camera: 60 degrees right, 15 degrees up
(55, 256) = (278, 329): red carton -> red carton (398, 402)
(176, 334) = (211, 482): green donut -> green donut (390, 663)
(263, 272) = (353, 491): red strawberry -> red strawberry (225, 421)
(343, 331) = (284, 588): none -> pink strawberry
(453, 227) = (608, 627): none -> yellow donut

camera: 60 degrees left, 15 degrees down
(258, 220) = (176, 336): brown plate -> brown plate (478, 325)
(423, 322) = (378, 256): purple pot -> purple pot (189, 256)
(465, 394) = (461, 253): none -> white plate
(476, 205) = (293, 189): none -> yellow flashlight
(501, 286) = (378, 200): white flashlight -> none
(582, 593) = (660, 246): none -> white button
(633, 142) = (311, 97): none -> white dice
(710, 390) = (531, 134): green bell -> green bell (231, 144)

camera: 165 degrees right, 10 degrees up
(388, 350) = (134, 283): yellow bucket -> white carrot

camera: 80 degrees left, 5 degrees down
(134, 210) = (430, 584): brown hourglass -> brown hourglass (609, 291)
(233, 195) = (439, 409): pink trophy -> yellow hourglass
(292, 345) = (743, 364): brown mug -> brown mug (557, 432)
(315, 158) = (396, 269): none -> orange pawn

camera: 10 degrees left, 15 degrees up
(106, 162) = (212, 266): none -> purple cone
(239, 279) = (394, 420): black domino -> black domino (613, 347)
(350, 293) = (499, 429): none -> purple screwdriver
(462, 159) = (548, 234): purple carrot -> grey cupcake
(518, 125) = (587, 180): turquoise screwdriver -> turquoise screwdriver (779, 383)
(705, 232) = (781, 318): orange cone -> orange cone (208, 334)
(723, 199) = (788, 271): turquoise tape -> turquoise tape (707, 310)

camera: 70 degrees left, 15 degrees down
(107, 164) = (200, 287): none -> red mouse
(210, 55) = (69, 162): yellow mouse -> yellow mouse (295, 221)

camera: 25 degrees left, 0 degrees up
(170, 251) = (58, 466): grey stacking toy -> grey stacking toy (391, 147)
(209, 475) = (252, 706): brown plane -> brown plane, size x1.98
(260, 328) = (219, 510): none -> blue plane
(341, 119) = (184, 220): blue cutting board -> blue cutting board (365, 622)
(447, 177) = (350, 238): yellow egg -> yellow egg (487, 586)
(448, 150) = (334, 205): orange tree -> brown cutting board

▶ **BRIEF**
Repeat the whole listing above without any change.

▶ **TASK ANSWER**
camera: 60 degrees right, 15 degrees up
(55, 256) = (278, 329): red carton -> red carton (398, 402)
(176, 334) = (211, 482): green donut -> green donut (390, 663)
(263, 272) = (353, 491): red strawberry -> red strawberry (225, 421)
(343, 331) = (284, 588): none -> pink strawberry
(453, 227) = (608, 627): none -> yellow donut

camera: 60 degrees left, 15 degrees down
(258, 220) = (176, 336): brown plate -> brown plate (478, 325)
(423, 322) = (378, 256): purple pot -> purple pot (189, 256)
(465, 394) = (461, 253): none -> white plate
(476, 205) = (293, 189): none -> yellow flashlight
(501, 286) = (378, 200): white flashlight -> none
(582, 593) = (660, 246): none -> white button
(633, 142) = (311, 97): none -> white dice
(710, 390) = (531, 134): green bell -> green bell (231, 144)

camera: 165 degrees right, 10 degrees up
(388, 350) = (134, 283): yellow bucket -> white carrot

camera: 80 degrees left, 5 degrees down
(134, 210) = (430, 584): brown hourglass -> brown hourglass (609, 291)
(233, 195) = (439, 409): pink trophy -> yellow hourglass
(292, 345) = (743, 364): brown mug -> brown mug (557, 432)
(315, 158) = (396, 269): none -> orange pawn

camera: 10 degrees left, 15 degrees up
(106, 162) = (212, 266): none -> purple cone
(239, 279) = (394, 420): black domino -> black domino (613, 347)
(350, 293) = (499, 429): none -> purple screwdriver
(462, 159) = (548, 234): purple carrot -> grey cupcake
(518, 125) = (587, 180): turquoise screwdriver -> turquoise screwdriver (779, 383)
(705, 232) = (781, 318): orange cone -> orange cone (208, 334)
(723, 199) = (788, 271): turquoise tape -> turquoise tape (707, 310)

camera: 70 degrees left, 15 degrees down
(107, 164) = (200, 287): none -> red mouse
(210, 55) = (69, 162): yellow mouse -> yellow mouse (295, 221)

camera: 25 degrees left, 0 degrees up
(170, 251) = (58, 466): grey stacking toy -> grey stacking toy (391, 147)
(209, 475) = (252, 706): brown plane -> brown plane, size x1.98
(260, 328) = (219, 510): none -> blue plane
(341, 119) = (184, 220): blue cutting board -> blue cutting board (365, 622)
(447, 177) = (350, 238): yellow egg -> yellow egg (487, 586)
(448, 150) = (334, 205): orange tree -> brown cutting board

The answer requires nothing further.